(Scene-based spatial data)
......

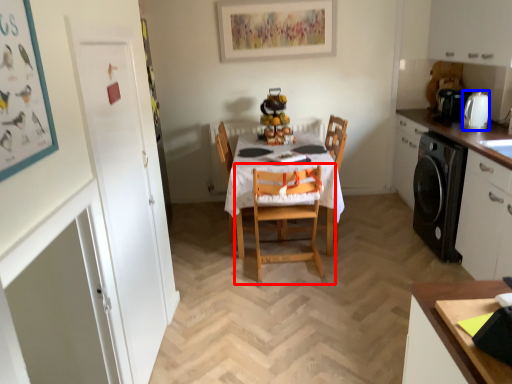
Question: Which of the following is the closest to the observer, chair (highlighted by a red box) or appliance (highlighted by a blue box)?

Choices:
 (A) chair
 (B) appliance

Answer: (A)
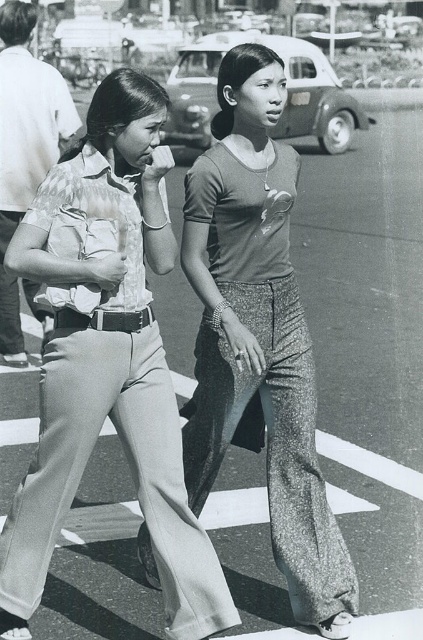
Can you confirm if matte beige pants at center is positioned to the left of matte gray pants at center?

Indeed, matte beige pants at center is positioned on the left side of matte gray pants at center.

Find the location of a particular element. The width and height of the screenshot is (423, 640). matte beige pants at center is located at coordinates (109, 369).

This screenshot has height=640, width=423. Identify the location of matte beige pants at center. (109, 369).

You are a GUI agent. You are given a task and a screenshot of the screen. Output one action in this format:
    pyautogui.click(x=<x>, y=<y>)
    Task: Click on the matte beige pants at center
    The image size is (423, 640).
    Given the screenshot: What is the action you would take?
    pyautogui.click(x=109, y=369)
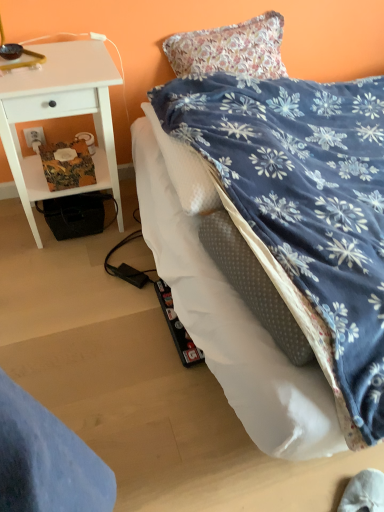
At what (x,y) coordinates should I click in order to perform the action: click on unoccupied area in front of white wood desk at left. Please return your answer as a coordinate pair (x, y). Looking at the image, I should click on (66, 282).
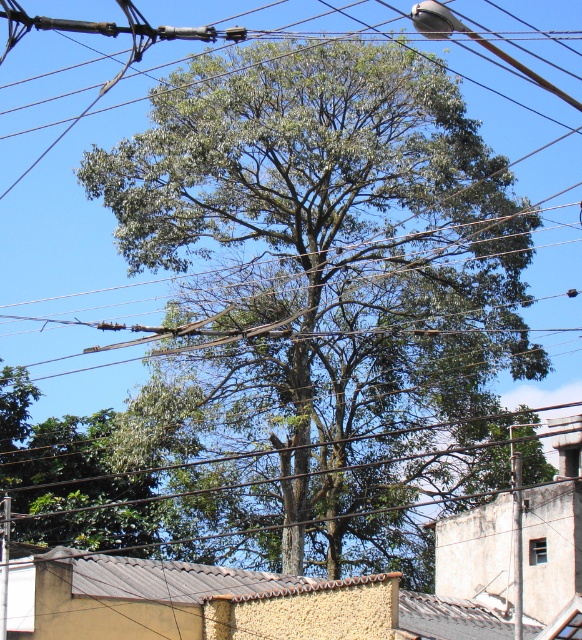
Does point (306, 172) come behind point (3, 625)?

Yes, it is.

This screenshot has width=582, height=640. In order to click on green leafy tree at center in this screenshot , I will do `click(328, 292)`.

Does point (225, 109) lie behind point (5, 584)?

Yes, point (225, 109) is behind point (5, 584).

You are a GUI agent. You are given a task and a screenshot of the screen. Output one action in this format:
    pyautogui.click(x=<x>, y=<y>)
    Task: Click on the green leafy tree at center
    
    Given the screenshot: What is the action you would take?
    [328, 292]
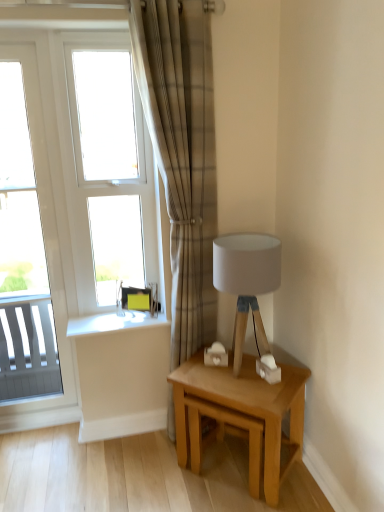
Question: Is light oak wooden table at lower right next to white fabric lampshade at upper right and touching it?

Choices:
 (A) no
 (B) yes

Answer: (A)

Question: Considering the relative sizes of light oak wooden table at lower right and white fabric lampshade at upper right in the image provided, is light oak wooden table at lower right bigger than white fabric lampshade at upper right?

Choices:
 (A) yes
 (B) no

Answer: (A)

Question: From the image's perspective, does light oak wooden table at lower right appear higher than white fabric lampshade at upper right?

Choices:
 (A) no
 (B) yes

Answer: (A)

Question: From a real-world perspective, is light oak wooden table at lower right positioned over white fabric lampshade at upper right based on gravity?

Choices:
 (A) no
 (B) yes

Answer: (A)

Question: Can you confirm if light oak wooden table at lower right is thinner than white fabric lampshade at upper right?

Choices:
 (A) yes
 (B) no

Answer: (B)

Question: Is light oak wooden table at lower right taller than white fabric lampshade at upper right?

Choices:
 (A) yes
 (B) no

Answer: (B)

Question: Is light oak wooden table at lower right at the right side of plaid fabric curtain at center?

Choices:
 (A) no
 (B) yes

Answer: (B)

Question: Is light oak wooden table at lower right behind plaid fabric curtain at center?

Choices:
 (A) no
 (B) yes

Answer: (B)

Question: Considering the relative sizes of light oak wooden table at lower right and plaid fabric curtain at center in the image provided, is light oak wooden table at lower right bigger than plaid fabric curtain at center?

Choices:
 (A) yes
 (B) no

Answer: (B)

Question: Does light oak wooden table at lower right have a lesser height compared to plaid fabric curtain at center?

Choices:
 (A) no
 (B) yes

Answer: (B)

Question: Would you consider light oak wooden table at lower right to be distant from plaid fabric curtain at center?

Choices:
 (A) no
 (B) yes

Answer: (A)

Question: From the image's perspective, is light oak wooden table at lower right above plaid fabric curtain at center?

Choices:
 (A) yes
 (B) no

Answer: (B)

Question: Is plaid fabric curtain at center positioned behind white glossy window at left, acting as the 1th window starting from the left?

Choices:
 (A) yes
 (B) no

Answer: (B)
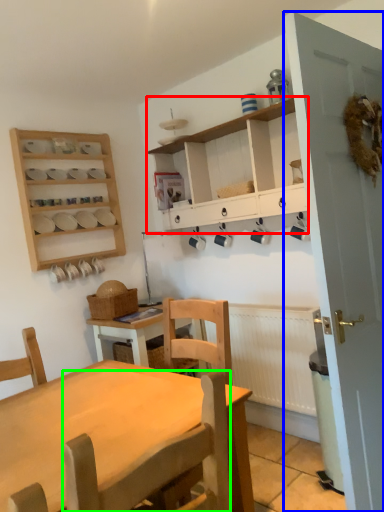
Question: Estimate the real-world distances between objects in this image. Which object is closer to cabinetry (highlighted by a red box), door (highlighted by a blue box) or chair (highlighted by a green box)?

Choices:
 (A) door
 (B) chair

Answer: (A)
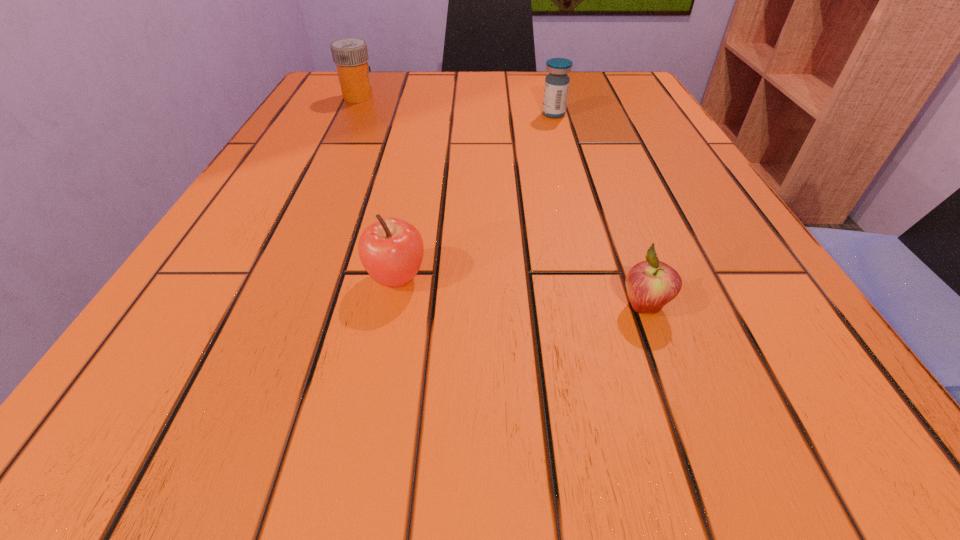
Where is `object that is positioned at the left edge`? object that is positioned at the left edge is located at coordinates tap(350, 55).

The width and height of the screenshot is (960, 540). Find the location of `object present at the right edge`. object present at the right edge is located at coordinates (651, 284).

You are a GUI agent. You are given a task and a screenshot of the screen. Output one action in this format:
    pyautogui.click(x=<x>, y=<y>)
    Task: Click on the object located at the far left corner
    
    Given the screenshot: What is the action you would take?
    pyautogui.click(x=350, y=55)

Locate an element on the screen. The image size is (960, 540). blank area at the far edge is located at coordinates (450, 96).

Where is `vacant space at the near edge of the desktop`? The height and width of the screenshot is (540, 960). vacant space at the near edge of the desktop is located at coordinates (653, 405).

The width and height of the screenshot is (960, 540). I want to click on vacant region at the left edge of the desktop, so click(276, 234).

I want to click on free space at the right edge of the desktop, so click(728, 259).

In the image, there is a desktop. Where is `vacant space at the far left corner`? This screenshot has width=960, height=540. vacant space at the far left corner is located at coordinates 307,105.

This screenshot has width=960, height=540. Find the location of `vacant region at the far right corner`. vacant region at the far right corner is located at coordinates (607, 84).

This screenshot has width=960, height=540. What are the coordinates of `vacant space at the near right corner` in the screenshot? It's located at (811, 415).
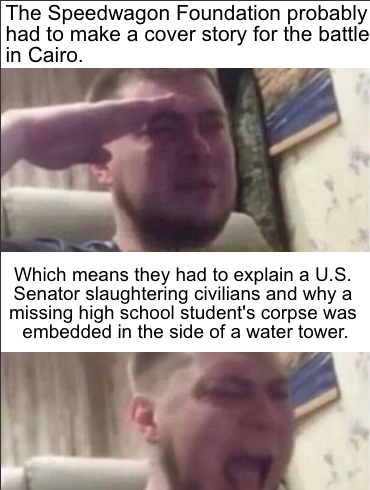
I want to click on chair, so coord(74,221).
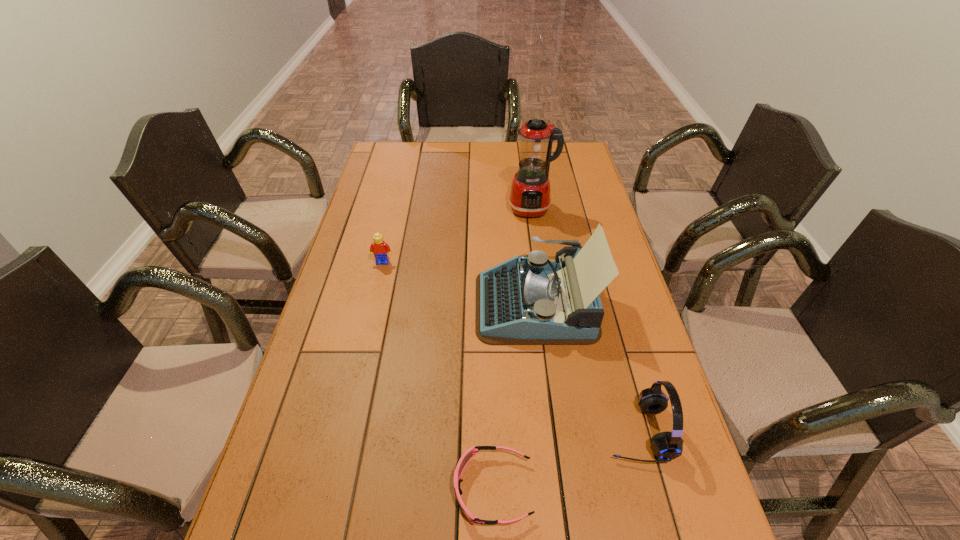
At what (x,y) coordinates should I click in order to perform the action: click on free spot between the fourth shortest object and the third tallest object. Please return your answer as a coordinate pair (x, y). Looking at the image, I should click on (587, 368).

This screenshot has height=540, width=960. What are the coordinates of `vacant space in between the typewriter and the leftmost object` in the screenshot? It's located at (459, 283).

Identify which object is the second closest to the farthest object. Please provide its 2D coordinates. Your answer should be formatted as a tuple, i.e. [(x, y)], where the tuple contains the x and y coordinates of a point satisfying the conditions above.

[(380, 249)]

At what (x,y) coordinates should I click in order to perform the action: click on object that stands as the fourth closest to the fourth tallest object. Please return your answer as a coordinate pair (x, y). The height and width of the screenshot is (540, 960). Looking at the image, I should click on (667, 446).

Find the location of a particular element. This screenshot has height=540, width=960. free space that satisfies the following two spatial constraints: 1. on the controls of the food processor; 2. on the front-facing side of the shortest object is located at coordinates [x=571, y=489].

Image resolution: width=960 pixels, height=540 pixels. I want to click on vacant region that satisfies the following two spatial constraints: 1. on the controls of the food processor; 2. on the front-facing side of the goggles, so click(571, 489).

Find the location of `free space that satisfies the following two spatial constraints: 1. on the controls of the farthest object; 2. on the front-facing side of the shortest object`. free space that satisfies the following two spatial constraints: 1. on the controls of the farthest object; 2. on the front-facing side of the shortest object is located at coordinates (571, 489).

The height and width of the screenshot is (540, 960). Find the location of `free location that satisfies the following two spatial constraints: 1. on the controls of the farthest object; 2. on the typing side of the second tallest object`. free location that satisfies the following two spatial constraints: 1. on the controls of the farthest object; 2. on the typing side of the second tallest object is located at coordinates pos(545,304).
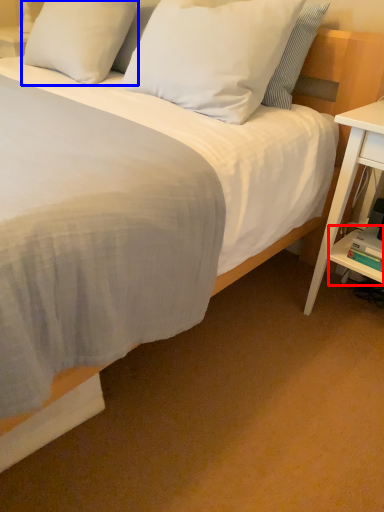
Question: Among these objects, which one is farthest to the camera, shelf (highlighted by a red box) or pillow (highlighted by a blue box)?

Choices:
 (A) shelf
 (B) pillow

Answer: (B)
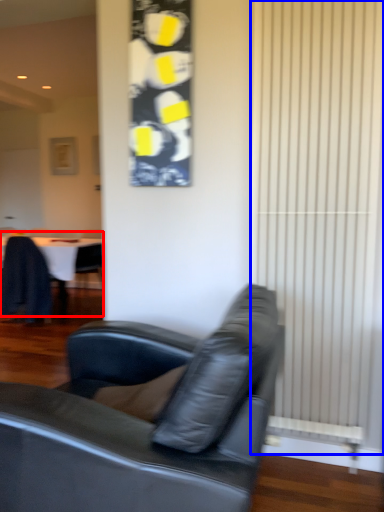
Question: Which object appears closest to the camera in this image, table (highlighted by a red box) or curtain (highlighted by a blue box)?

Choices:
 (A) table
 (B) curtain

Answer: (B)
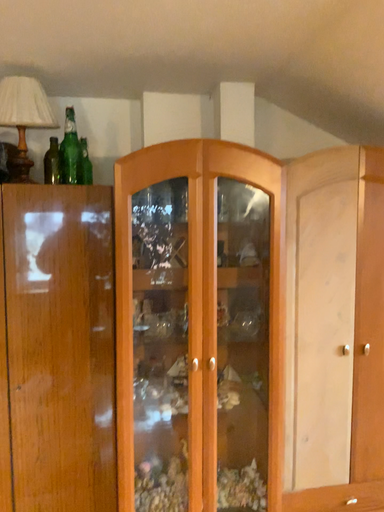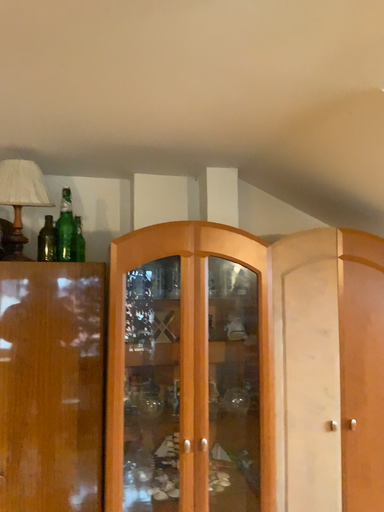
Question: Which way did the camera rotate in the video?

Choices:
 (A) rotated downward
 (B) rotated upward

Answer: (B)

......

● **Requirement**
Reproduce the data above with every "matte beige pants" swapped for "tan cotton trousers", keeping everything else the same. Leave the pictures out of your output.

● **Solution for this task**
Question: Which of the following is the closest to the observer, chair (highlighted by a red box) or appliance (highlighted by a blue box)?

Choices:
 (A) chair
 (B) appliance

Answer: (A)
Can you confirm if tan cotton trousers at center is positioned to the left of matte gray pants at center?

Indeed, tan cotton trousers at center is positioned on the left side of matte gray pants at center.

Find the location of a particular element. The width and height of the screenshot is (423, 640). tan cotton trousers at center is located at coordinates (109, 369).

This screenshot has height=640, width=423. Identify the location of tan cotton trousers at center. (109, 369).

You are a GUI agent. You are given a task and a screenshot of the screen. Output one action in this format:
    pyautogui.click(x=<x>, y=<y>)
    Task: Click on the tan cotton trousers at center
    The image size is (423, 640).
    Given the screenshot: What is the action you would take?
    pyautogui.click(x=109, y=369)
At what (x,y) coordinates should I click in order to perform the action: click on unoccupied area in front of white wood desk at left. Please return your answer as a coordinate pair (x, y). Looking at the image, I should click on (66, 282).
Does point (306, 172) come behind point (3, 625)?

Yes, it is.

This screenshot has width=582, height=640. In order to click on green leafy tree at center in this screenshot , I will do `click(328, 292)`.

Does point (225, 109) lie behind point (5, 584)?

Yes, point (225, 109) is behind point (5, 584).

You are a GUI agent. You are given a task and a screenshot of the screen. Output one action in this format:
    pyautogui.click(x=<x>, y=<y>)
    Task: Click on the green leafy tree at center
    
    Given the screenshot: What is the action you would take?
    [328, 292]
Question: Is light oak wooden table at lower right next to white fabric lampshade at upper right and touching it?

Choices:
 (A) no
 (B) yes

Answer: (A)

Question: Considering the relative sizes of light oak wooden table at lower right and white fabric lampshade at upper right in the image provided, is light oak wooden table at lower right bigger than white fabric lampshade at upper right?

Choices:
 (A) yes
 (B) no

Answer: (A)

Question: From the image's perspective, does light oak wooden table at lower right appear higher than white fabric lampshade at upper right?

Choices:
 (A) no
 (B) yes

Answer: (A)

Question: From a real-world perspective, is light oak wooden table at lower right positioned over white fabric lampshade at upper right based on gravity?

Choices:
 (A) no
 (B) yes

Answer: (A)

Question: Can you confirm if light oak wooden table at lower right is thinner than white fabric lampshade at upper right?

Choices:
 (A) yes
 (B) no

Answer: (B)

Question: Is light oak wooden table at lower right taller than white fabric lampshade at upper right?

Choices:
 (A) yes
 (B) no

Answer: (B)

Question: Is light oak wooden table at lower right at the right side of plaid fabric curtain at center?

Choices:
 (A) no
 (B) yes

Answer: (B)

Question: Is light oak wooden table at lower right behind plaid fabric curtain at center?

Choices:
 (A) no
 (B) yes

Answer: (B)

Question: Considering the relative sizes of light oak wooden table at lower right and plaid fabric curtain at center in the image provided, is light oak wooden table at lower right bigger than plaid fabric curtain at center?

Choices:
 (A) yes
 (B) no

Answer: (B)

Question: Does light oak wooden table at lower right have a lesser height compared to plaid fabric curtain at center?

Choices:
 (A) no
 (B) yes

Answer: (B)

Question: Would you consider light oak wooden table at lower right to be distant from plaid fabric curtain at center?

Choices:
 (A) no
 (B) yes

Answer: (A)

Question: From the image's perspective, is light oak wooden table at lower right above plaid fabric curtain at center?

Choices:
 (A) yes
 (B) no

Answer: (B)

Question: Is plaid fabric curtain at center positioned behind white glossy window at left, acting as the 1th window starting from the left?

Choices:
 (A) yes
 (B) no

Answer: (B)
Question: Estimate the real-world distances between objects in this image. Which object is closer to cabinetry (highlighted by a red box), door (highlighted by a blue box) or chair (highlighted by a green box)?

Choices:
 (A) door
 (B) chair

Answer: (A)
Where is `object that is positioned at the left edge`? object that is positioned at the left edge is located at coordinates tap(350, 55).

The width and height of the screenshot is (960, 540). Find the location of `object present at the right edge`. object present at the right edge is located at coordinates (651, 284).

You are a GUI agent. You are given a task and a screenshot of the screen. Output one action in this format:
    pyautogui.click(x=<x>, y=<y>)
    Task: Click on the object located at the far left corner
    
    Given the screenshot: What is the action you would take?
    pyautogui.click(x=350, y=55)

Locate an element on the screen. The image size is (960, 540). blank area at the far edge is located at coordinates (450, 96).

Where is `vacant space at the near edge of the desktop`? The height and width of the screenshot is (540, 960). vacant space at the near edge of the desktop is located at coordinates (653, 405).

The width and height of the screenshot is (960, 540). I want to click on vacant region at the left edge of the desktop, so click(276, 234).

I want to click on free space at the right edge of the desktop, so click(728, 259).

In the image, there is a desktop. Where is `vacant space at the far left corner`? This screenshot has width=960, height=540. vacant space at the far left corner is located at coordinates 307,105.

This screenshot has width=960, height=540. Find the location of `vacant region at the far right corner`. vacant region at the far right corner is located at coordinates (607, 84).

This screenshot has width=960, height=540. What are the coordinates of `vacant space at the near right corner` in the screenshot? It's located at (811, 415).
I want to click on chair, so coord(74,221).
At what (x,y) coordinates should I click in order to perform the action: click on free spot between the fourth shortest object and the third tallest object. Please return your answer as a coordinate pair (x, y). Looking at the image, I should click on (587, 368).

This screenshot has height=540, width=960. What are the coordinates of `vacant space in between the typewriter and the leftmost object` in the screenshot? It's located at (459, 283).

Identify which object is the second closest to the farthest object. Please provide its 2D coordinates. Your answer should be formatted as a tuple, i.e. [(x, y)], where the tuple contains the x and y coordinates of a point satisfying the conditions above.

[(380, 249)]

At what (x,y) coordinates should I click in order to perform the action: click on object that stands as the fourth closest to the fourth tallest object. Please return your answer as a coordinate pair (x, y). The height and width of the screenshot is (540, 960). Looking at the image, I should click on (667, 446).

Find the location of a particular element. This screenshot has height=540, width=960. free space that satisfies the following two spatial constraints: 1. on the controls of the food processor; 2. on the front-facing side of the shortest object is located at coordinates [x=571, y=489].

Image resolution: width=960 pixels, height=540 pixels. I want to click on vacant region that satisfies the following two spatial constraints: 1. on the controls of the food processor; 2. on the front-facing side of the goggles, so click(571, 489).

Find the location of `free space that satisfies the following two spatial constraints: 1. on the controls of the farthest object; 2. on the front-facing side of the shortest object`. free space that satisfies the following two spatial constraints: 1. on the controls of the farthest object; 2. on the front-facing side of the shortest object is located at coordinates (571, 489).

The height and width of the screenshot is (540, 960). Find the location of `free location that satisfies the following two spatial constraints: 1. on the controls of the farthest object; 2. on the typing side of the second tallest object`. free location that satisfies the following two spatial constraints: 1. on the controls of the farthest object; 2. on the typing side of the second tallest object is located at coordinates pos(545,304).
Question: Among these objects, which one is farthest to the camera, shelf (highlighted by a red box) or pillow (highlighted by a blue box)?

Choices:
 (A) shelf
 (B) pillow

Answer: (B)
Question: Which object appears closest to the camera in this image, table (highlighted by a red box) or curtain (highlighted by a blue box)?

Choices:
 (A) table
 (B) curtain

Answer: (B)
Question: Which way did the camera rotate in the video?

Choices:
 (A) rotated downward
 (B) rotated upward

Answer: (B)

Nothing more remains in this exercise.